### EXERCISE
Below are records; output exactly the lines from the one with "orange round brick" through their final line.

[Object matching data]
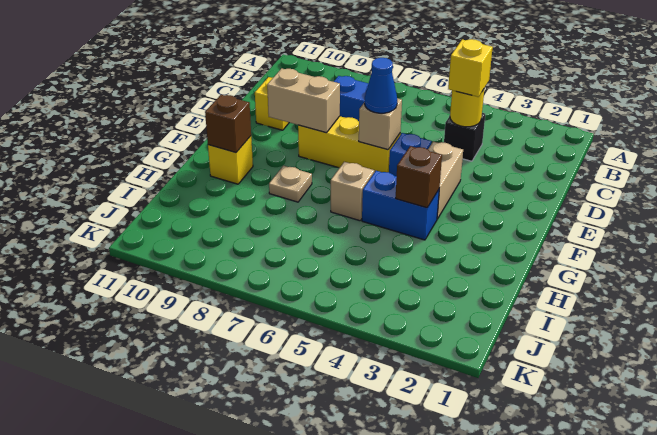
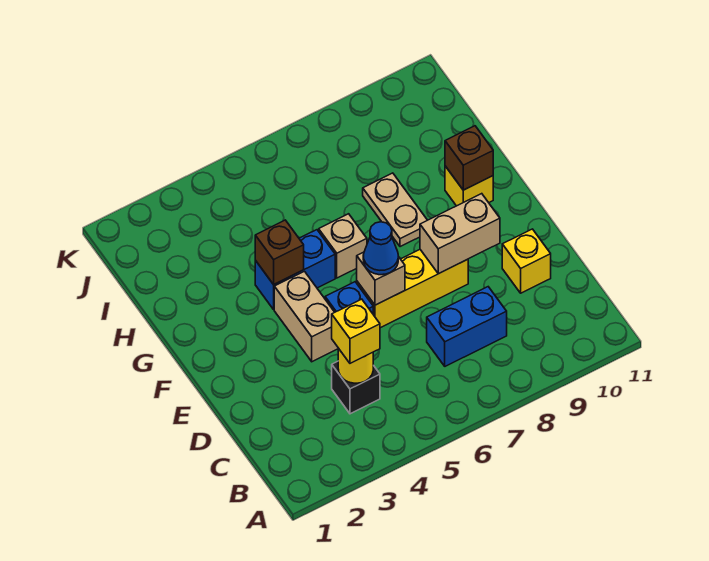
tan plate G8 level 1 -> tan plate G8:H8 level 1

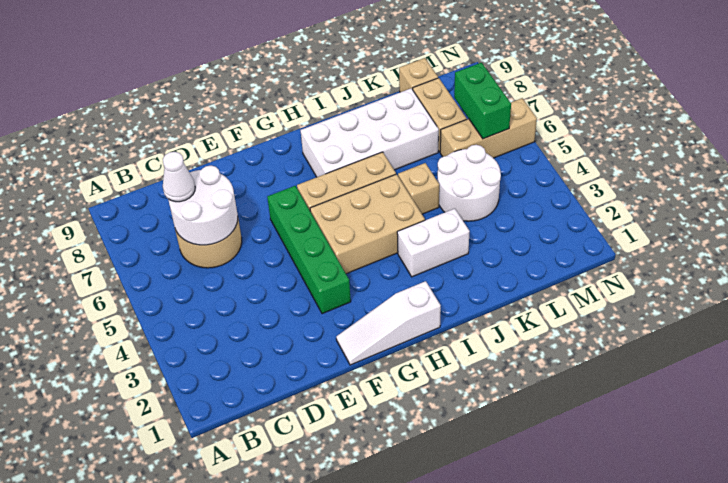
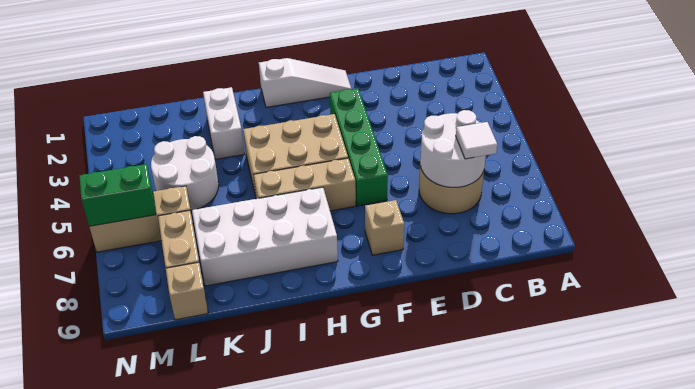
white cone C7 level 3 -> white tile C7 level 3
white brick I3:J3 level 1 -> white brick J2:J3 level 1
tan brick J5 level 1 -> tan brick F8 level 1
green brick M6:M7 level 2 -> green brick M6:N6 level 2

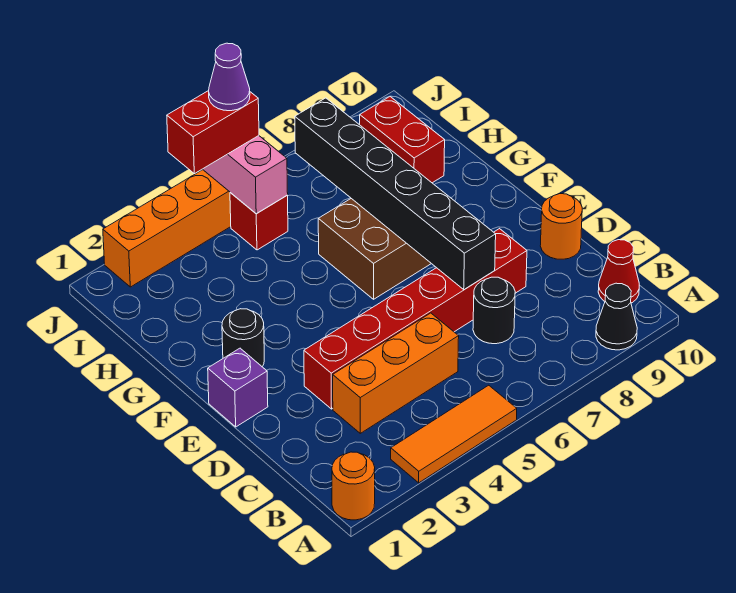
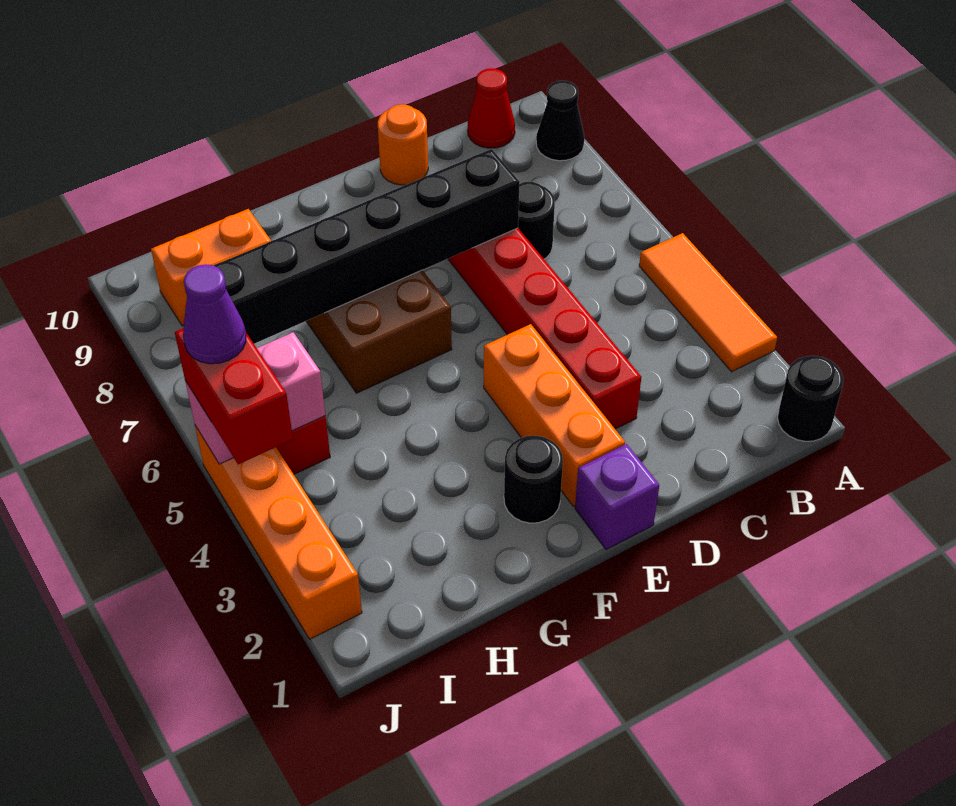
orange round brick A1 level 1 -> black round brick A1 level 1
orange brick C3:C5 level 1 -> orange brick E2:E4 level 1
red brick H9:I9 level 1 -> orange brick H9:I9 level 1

### OUTPUT OF THE TASK
orange round brick A1 level 1 -> black round brick A1 level 1
orange brick C3:C5 level 1 -> orange brick E2:E4 level 1
red brick H9:I9 level 1 -> orange brick H9:I9 level 1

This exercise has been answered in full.